# WHAT YOU WILL DO:
Everything before the line containing "R13: 39 (U4/out, U5/IN+) -> 39 (GND, U5/IN+)" stays out; print that line and all lines below it through the last, exactly.

# AVAILABLE DATA:
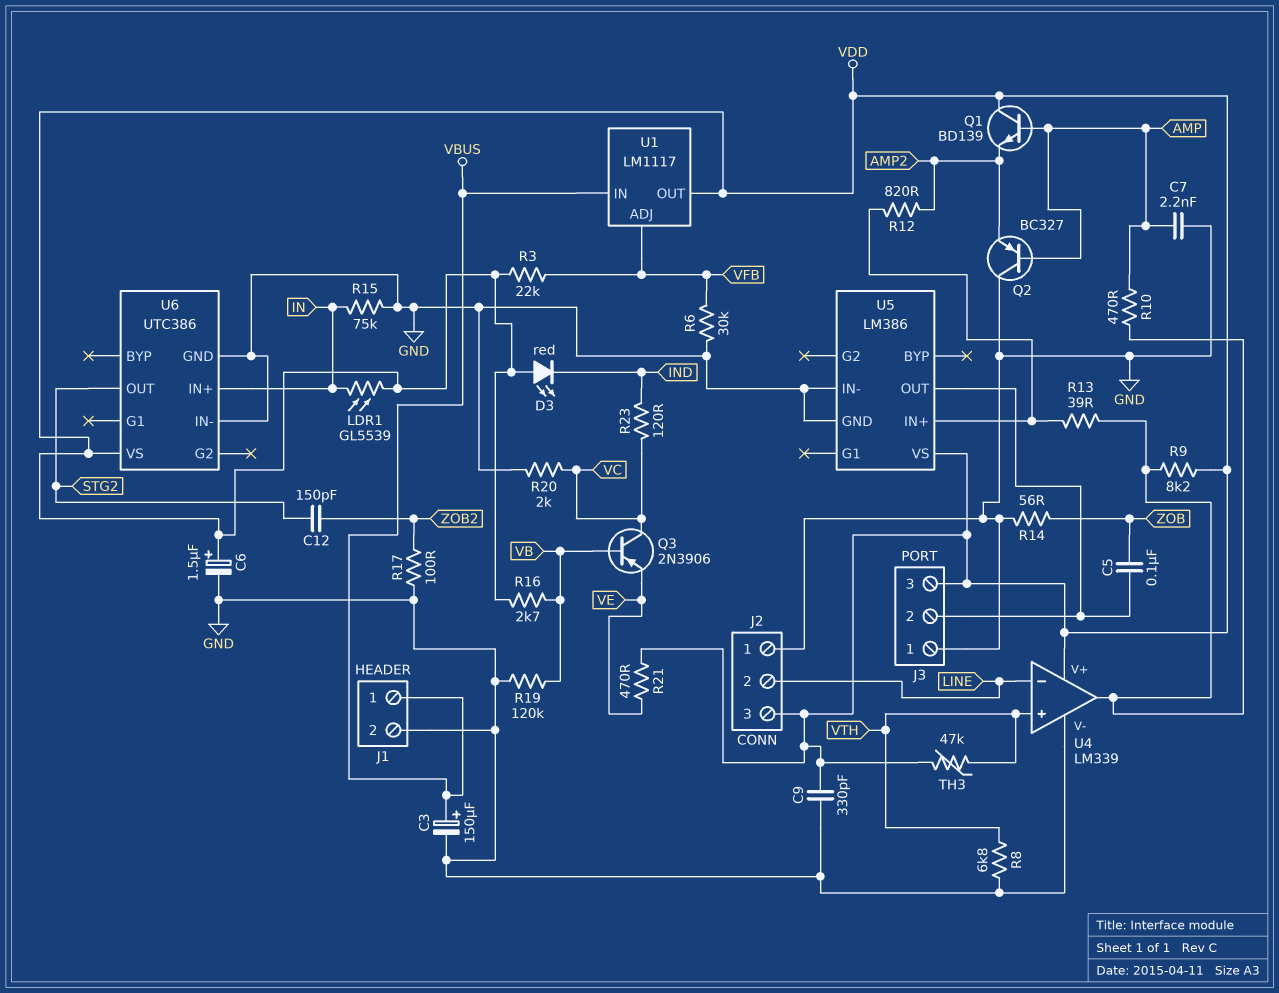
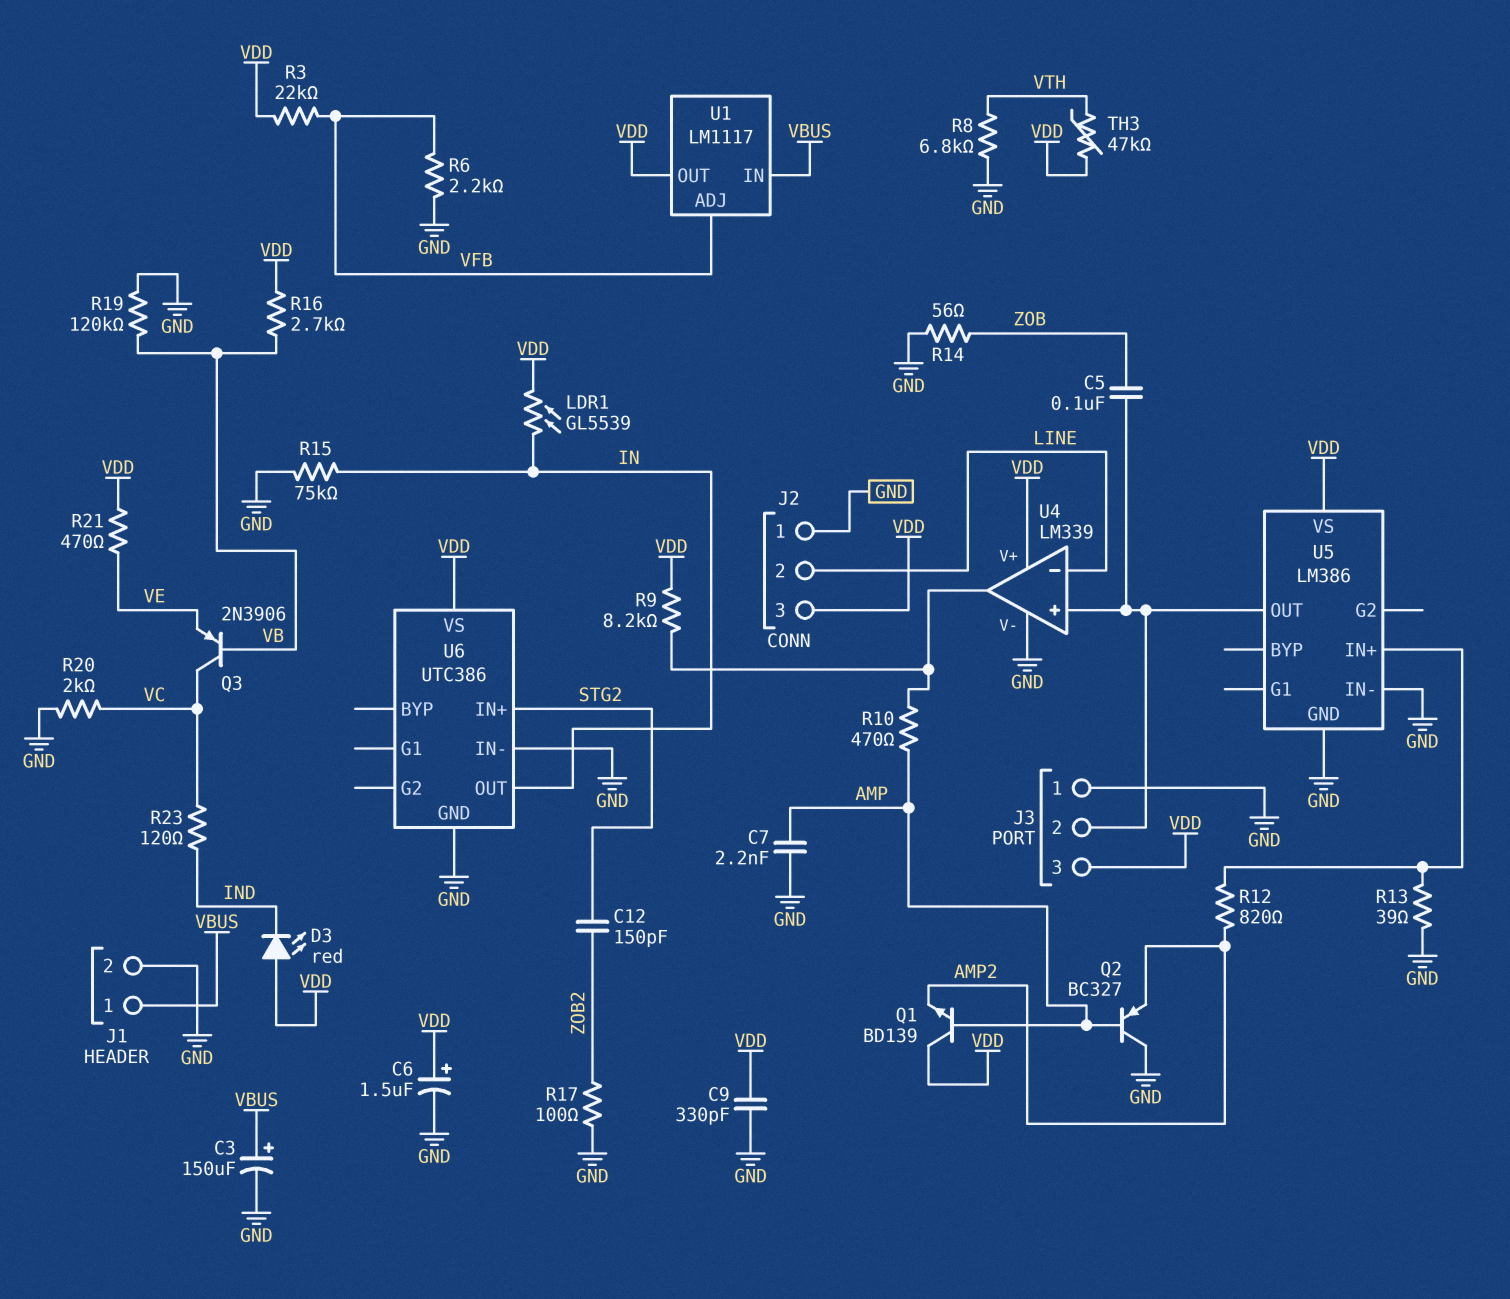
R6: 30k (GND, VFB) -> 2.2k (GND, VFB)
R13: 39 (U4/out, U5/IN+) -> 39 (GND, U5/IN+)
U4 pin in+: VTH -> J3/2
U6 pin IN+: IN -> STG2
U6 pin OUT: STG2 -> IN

# ANSWER FOR THE TASK:
R13: 39 (U4/out, U5/IN+) -> 39 (GND, U5/IN+)
U4 pin in+: VTH -> J3/2
U6 pin IN+: IN -> STG2
U6 pin OUT: STG2 -> IN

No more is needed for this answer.